- _Instructions to follow_:
Pictures stay out of the answer, but every line of the material must be restated exactly.

- _Data under study_:
Start of Block

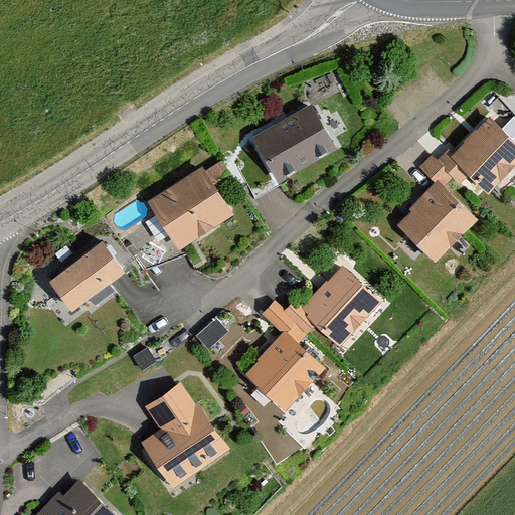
[(335,147),(314,108),(254,140),(276,179),(335,147)]
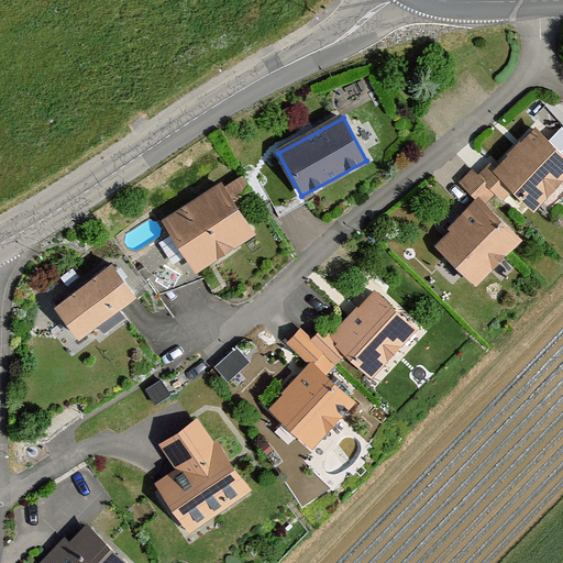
[(562,178),(562,150),(537,125),(495,168),(536,207),(562,178)]
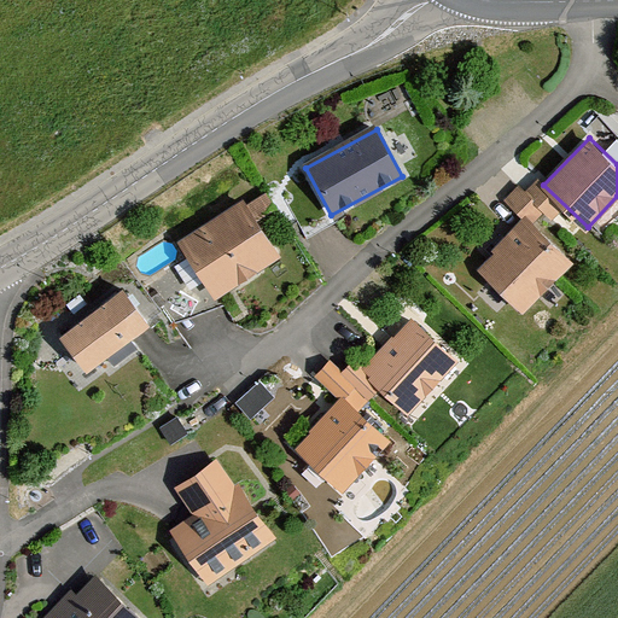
[(519,186),(506,200),(520,214),(526,208),(534,215),(541,207),(530,197),(519,186)]
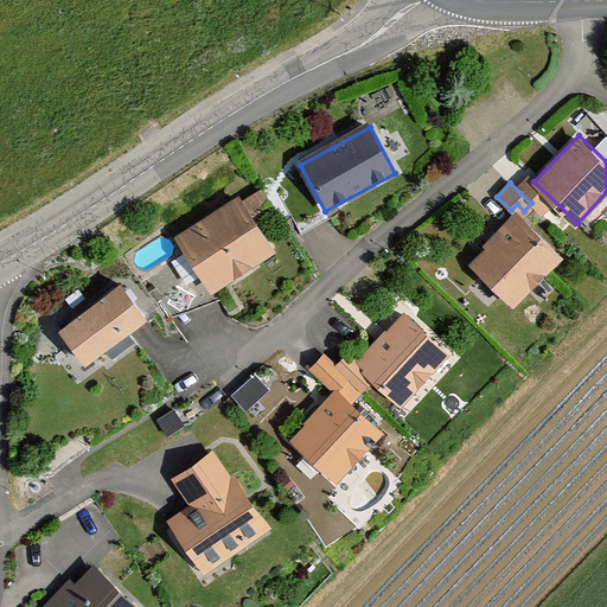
[(272,246),(240,196),(176,236),(206,285),(230,269),(235,278),(253,267),(249,260),(272,246)]
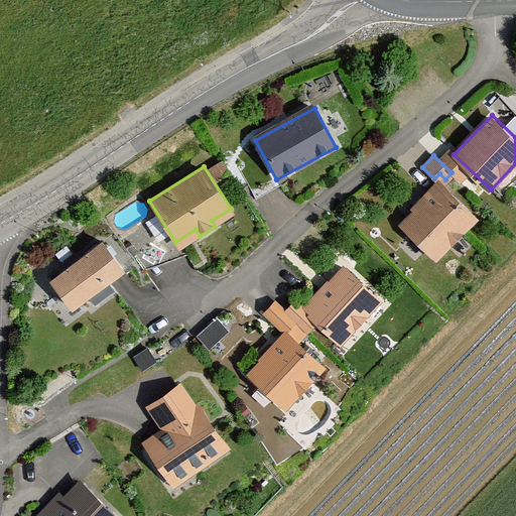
[(437,262),(479,215),(439,180),(437,182),(427,194),(398,227),(437,262)]
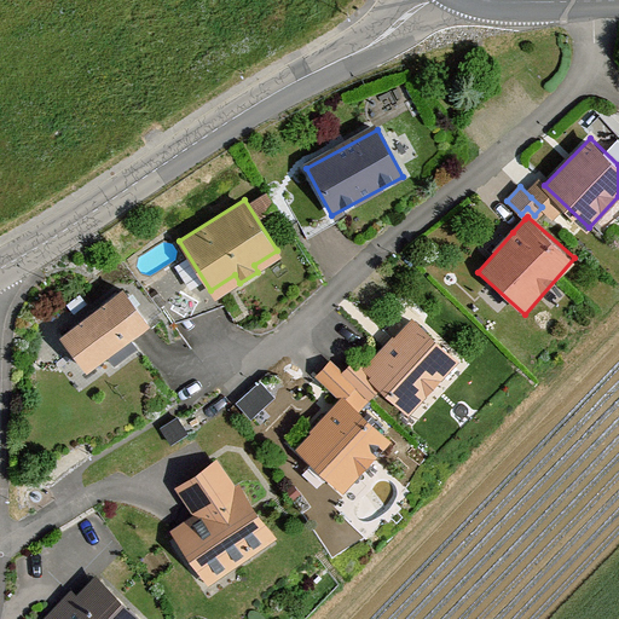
[(152,317),(125,282),(59,334),(88,370),(106,356),(114,366),(139,346),(131,335),(148,320),(152,317)]
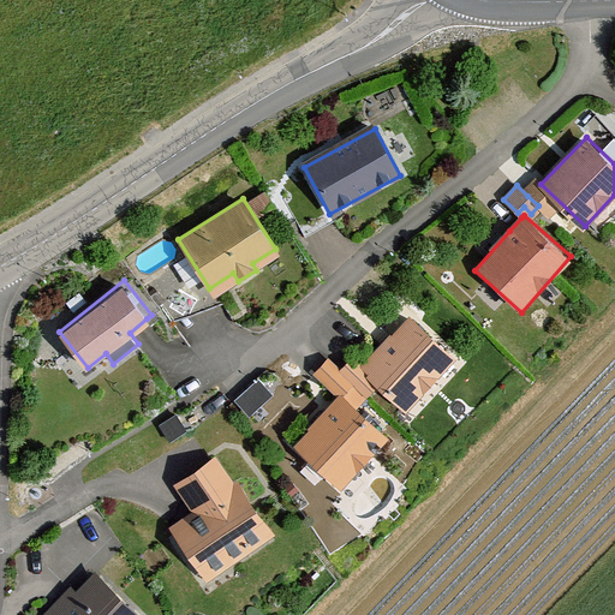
[(455,360),(408,317),(381,347),(363,366),(358,362),(346,375),(368,394),(377,384),(407,412),(455,360)]
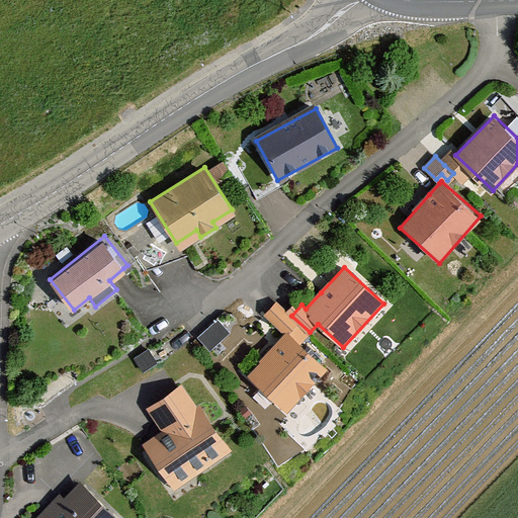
[(291,317),(276,303),(265,315),(287,335),(298,323),(291,317)]
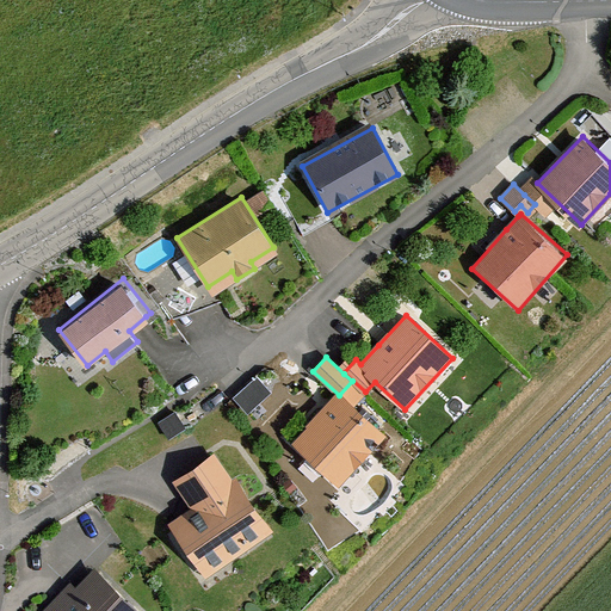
[(340,487),(387,436),(344,396),(325,417),(320,412),(312,421),(316,425),(296,446),(340,487)]
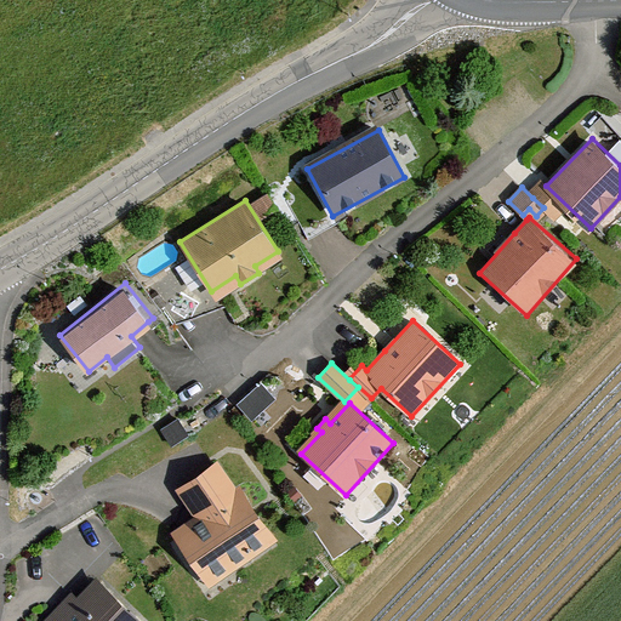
[(212,466),(181,488),(201,517),(175,535),(209,584),(271,540),(239,493),(234,496),(212,466)]
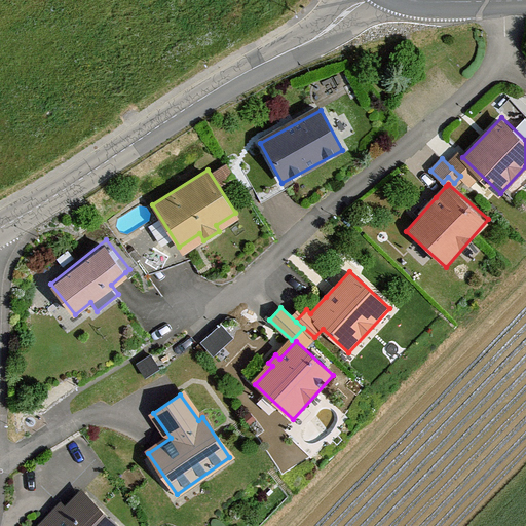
[(123,525),(103,508),(87,493),(57,525),(123,525)]
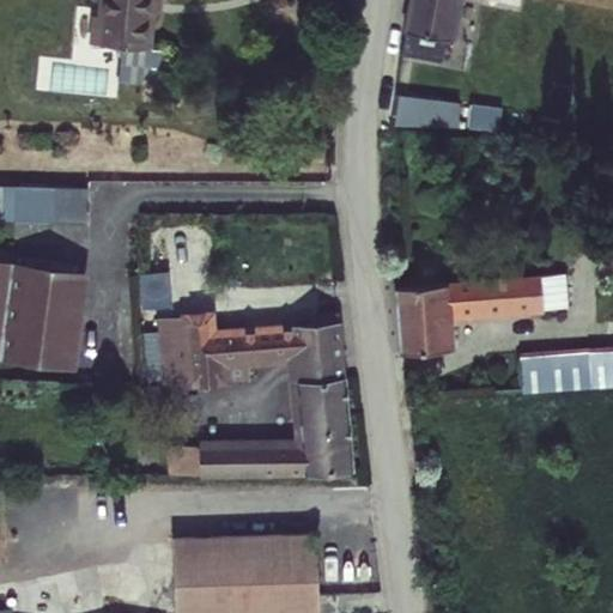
[(155,55),(159,0),(108,0),(107,20),(99,20),(96,49),(155,55)]
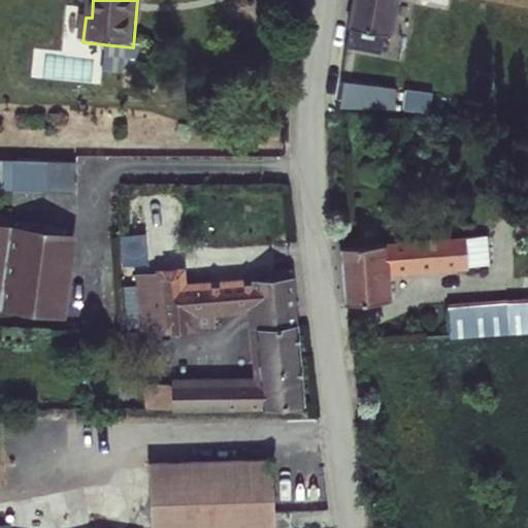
[(398,0),(352,0),(348,25),(350,26),(347,45),(381,53),(385,31),(392,34),(398,0)]
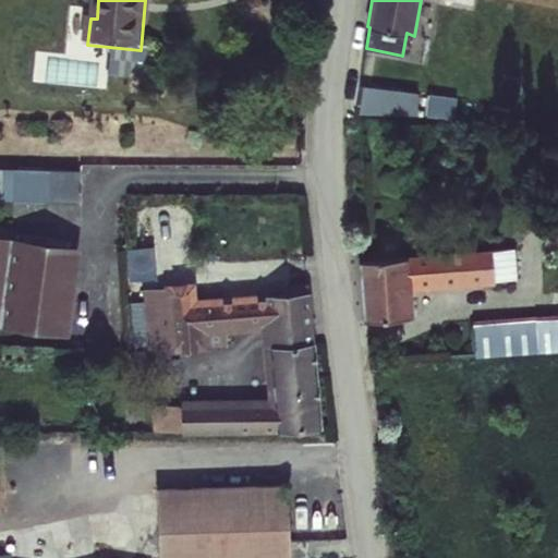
[(419,92),(363,85),(358,114),(417,118),(419,92)]
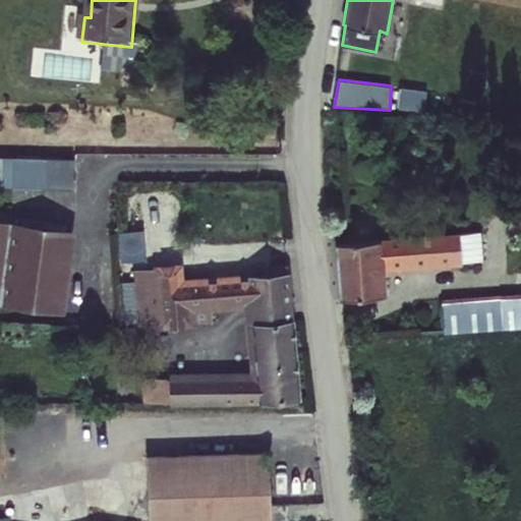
[(426,90),(400,88),(398,110),(425,112),(426,90)]
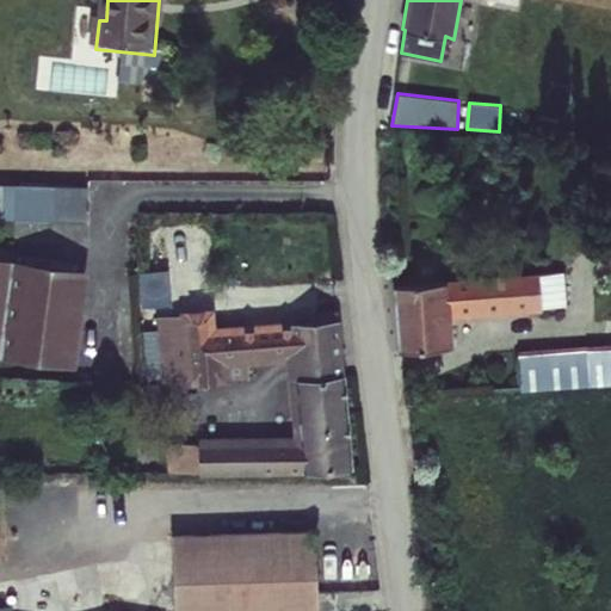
[(86,185),(0,184),(0,218),(86,221),(86,185)]
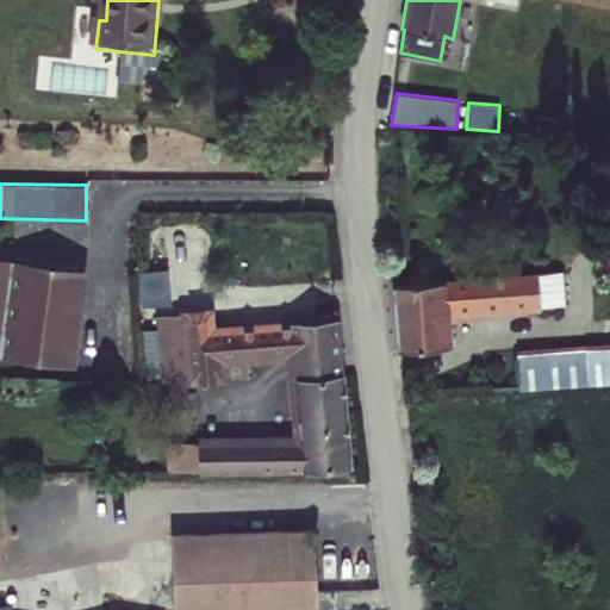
[(87,269),(0,256),(0,355),(75,366),(87,269)]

End of Block

- _Result_:
[(335,147),(314,108),(254,140),(276,179),(335,147)]
[(562,178),(562,150),(537,125),(495,168),(536,207),(562,178)]
[(519,186),(506,200),(520,214),(526,208),(534,215),(541,207),(530,197),(519,186)]
[(272,246),(240,196),(176,236),(206,285),(230,269),(235,278),(253,267),(249,260),(272,246)]
[(437,262),(479,215),(439,180),(437,182),(427,194),(398,227),(437,262)]
[(152,317),(125,282),(59,334),(88,370),(106,356),(114,366),(139,346),(131,335),(148,320),(152,317)]
[(455,360),(408,317),(381,347),(363,366),(358,362),(346,375),(368,394),(377,384),(407,412),(455,360)]
[(291,317),(276,303),(265,315),(287,335),(298,323),(291,317)]
[(340,487),(387,436),(344,396),(325,417),(320,412),(312,421),(316,425),(296,446),(340,487)]
[(212,466),(181,488),(201,517),(175,535),(209,584),(271,540),(239,493),(234,496),(212,466)]
[(123,525),(103,508),(87,493),(57,525),(123,525)]
[(155,55),(159,0),(108,0),(107,20),(99,20),(96,49),(155,55)]
[(398,0),(352,0),(348,25),(350,26),(347,45),(381,53),(385,31),(392,34),(398,0)]
[(419,92),(363,85),(358,114),(417,118),(419,92)]
[(426,90),(400,88),(398,110),(425,112),(426,90)]
[(86,185),(0,184),(0,218),(86,221),(86,185)]
[(87,269),(0,256),(0,355),(75,366),(87,269)]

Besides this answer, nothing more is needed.